### Data to use:

Segment Open

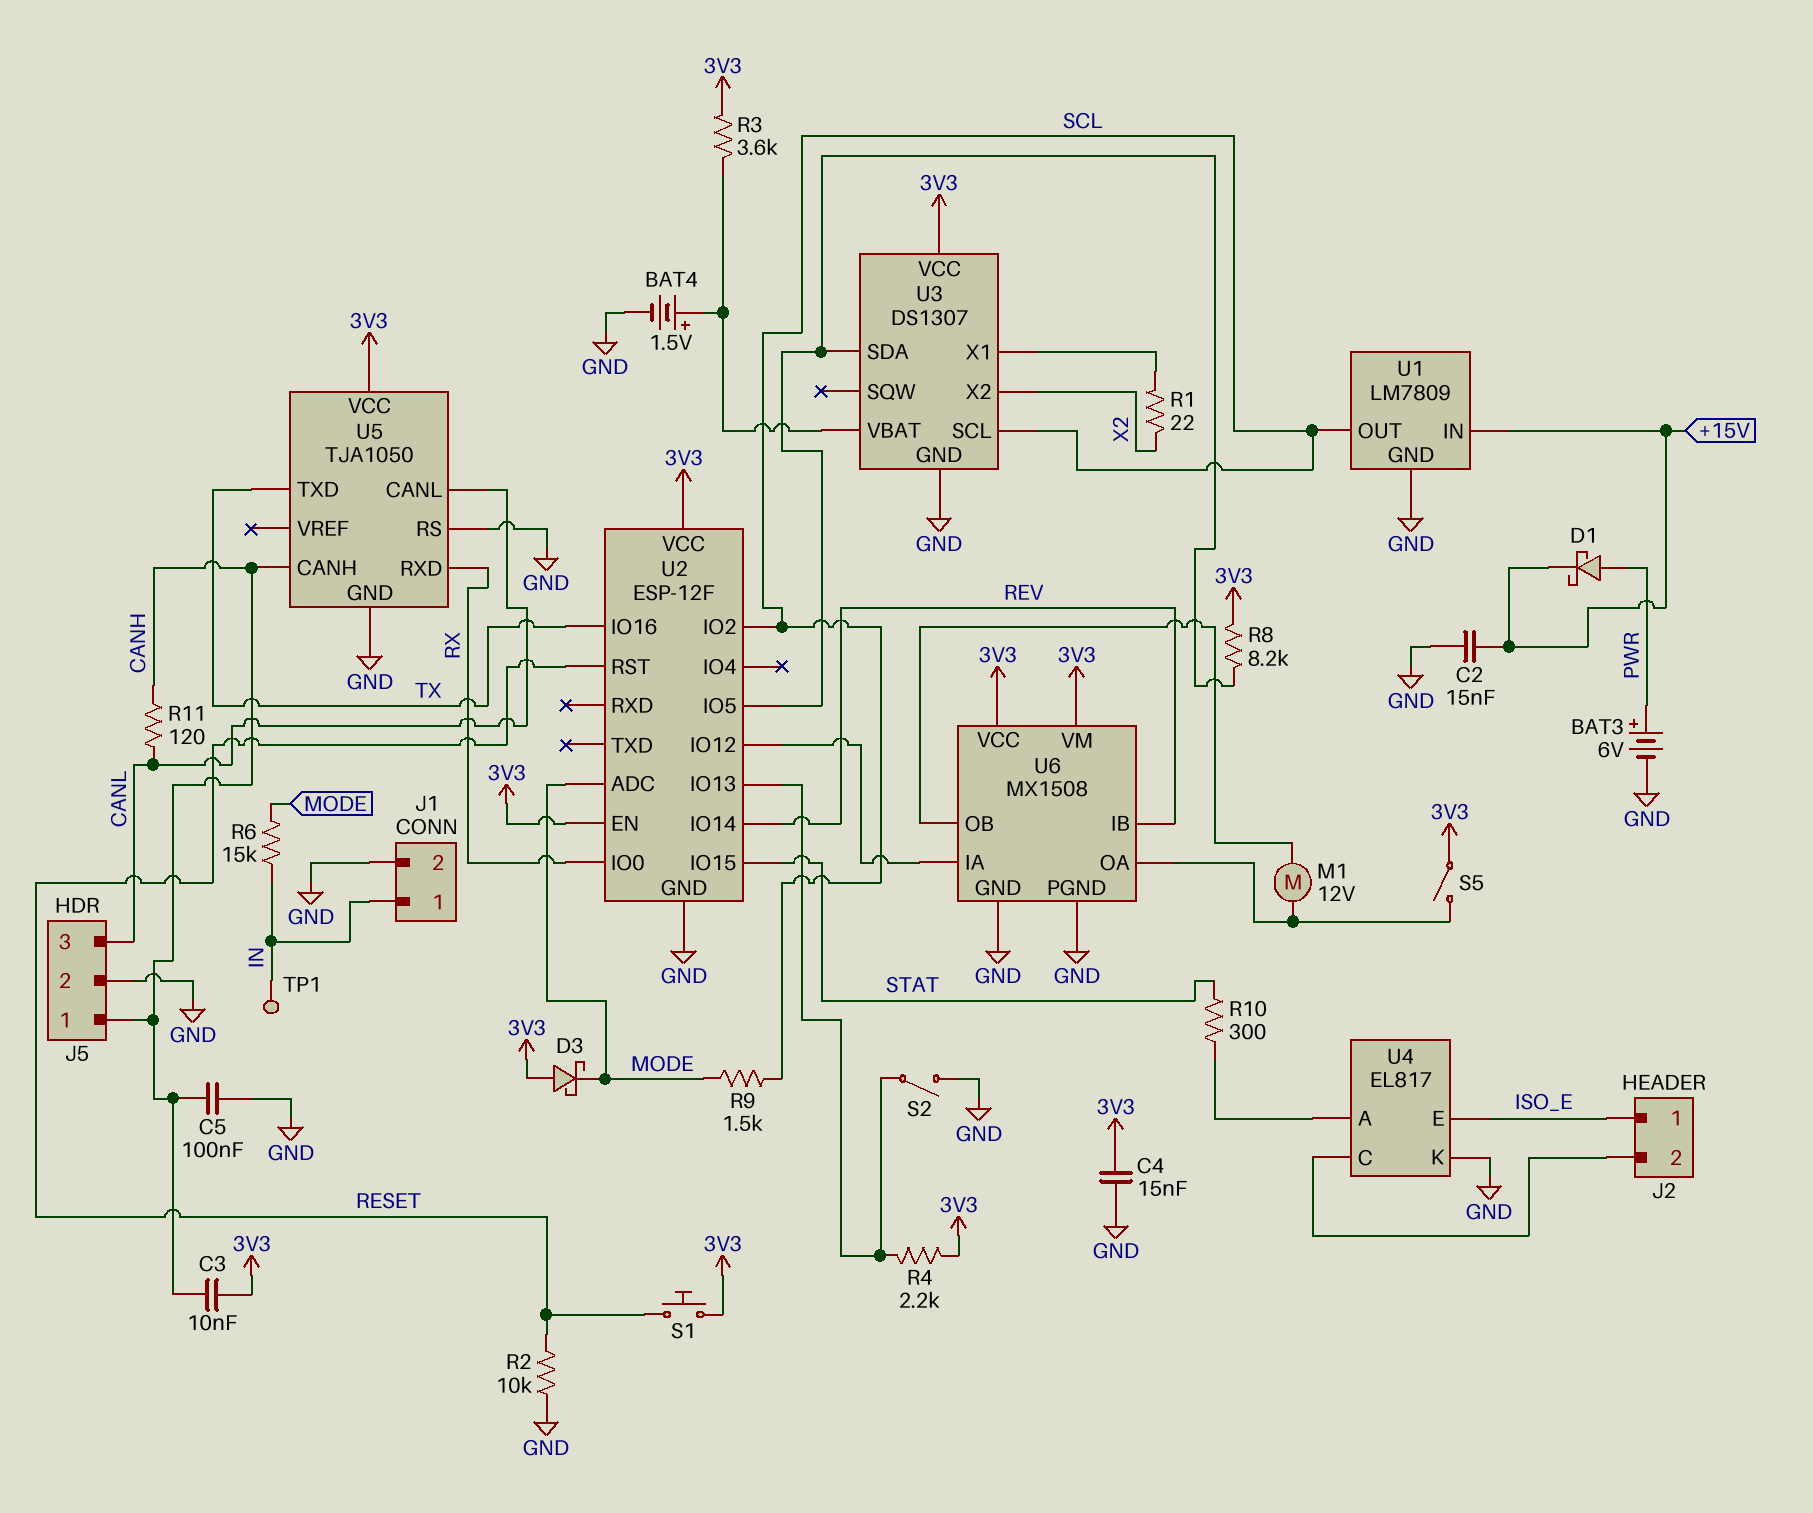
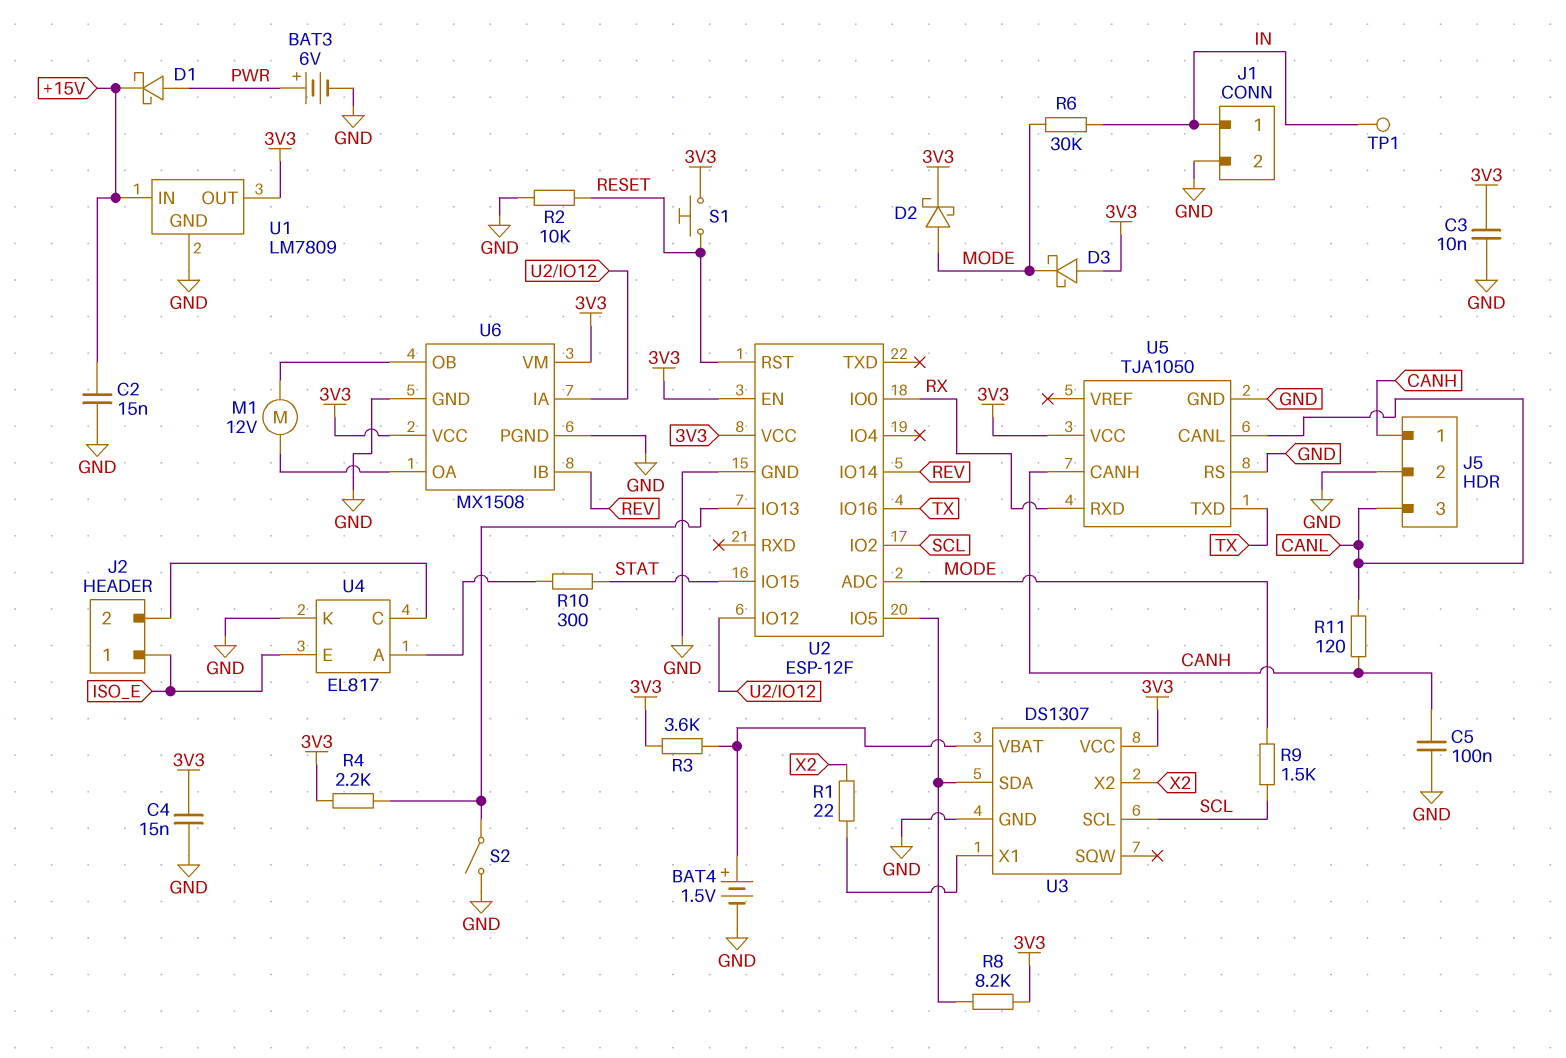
C3: 10nF (3V3, CANH) -> 10nF (3V3, GND)
D2: none -> schottky (A MODE, K 3V3)
R6: 15k (IN, MODE) -> 30k (IN, MODE)
S5: switch (3V3, U6/OA) -> none
U1 pin OUT: SCL -> 3V3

Segment Closed

### Work instruction:
Give back all of the entries verbatim, but without pictures.

### Written answer:
C3: 10nF (3V3, CANH) -> 10nF (3V3, GND)
D2: none -> schottky (A MODE, K 3V3)
R6: 15k (IN, MODE) -> 30k (IN, MODE)
S5: switch (3V3, U6/OA) -> none
U1 pin OUT: SCL -> 3V3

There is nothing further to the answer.